• YOUR OBJECTIVE: Reproduce every line of the rows below word for word, leaving out the pictures.

>> Begin RECORDS SUPPLIED

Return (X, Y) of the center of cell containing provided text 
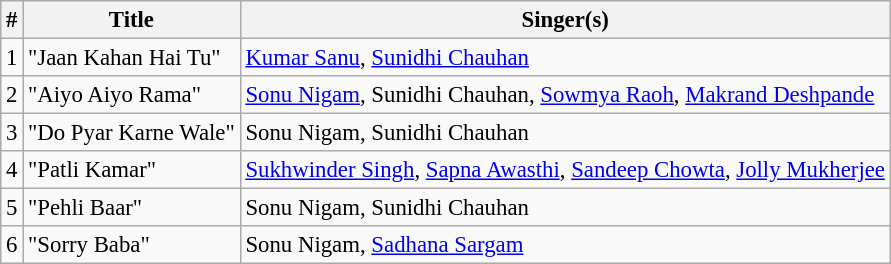
5 (12, 208)
2 (12, 95)
Singer(s) (565, 20)
Sukhwinder Singh, Sapna Awasthi, Sandeep Chowta, Jolly Mukherjee (565, 170)
"Sorry Baba" (132, 245)
"Pehli Baar" (132, 208)
4 (12, 170)
Title (132, 20)
Sonu Nigam, Sunidhi Chauhan, Sowmya Raoh, Makrand Deshpande (565, 95)
"Do Pyar Karne Wale" (132, 133)
1 (12, 58)
"Jaan Kahan Hai Tu" (132, 58)
6 (12, 245)
# (12, 20)
"Patli Kamar" (132, 170)
Kumar Sanu, Sunidhi Chauhan (565, 58)
Sonu Nigam, Sadhana Sargam (565, 245)
3 (12, 133)
"Aiyo Aiyo Rama" (132, 95)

>> End RECORDS SUPPLIED

• FULL ANSWER:
Return (X, Y) of the center of cell containing provided text 
5 (12, 208)
2 (12, 95)
Singer(s) (565, 20)
Sukhwinder Singh, Sapna Awasthi, Sandeep Chowta, Jolly Mukherjee (565, 170)
"Sorry Baba" (132, 245)
"Pehli Baar" (132, 208)
4 (12, 170)
Title (132, 20)
Sonu Nigam, Sunidhi Chauhan, Sowmya Raoh, Makrand Deshpande (565, 95)
"Do Pyar Karne Wale" (132, 133)
1 (12, 58)
"Jaan Kahan Hai Tu" (132, 58)
6 (12, 245)
# (12, 20)
"Patli Kamar" (132, 170)
Kumar Sanu, Sunidhi Chauhan (565, 58)
Sonu Nigam, Sadhana Sargam (565, 245)
3 (12, 133)
"Aiyo Aiyo Rama" (132, 95)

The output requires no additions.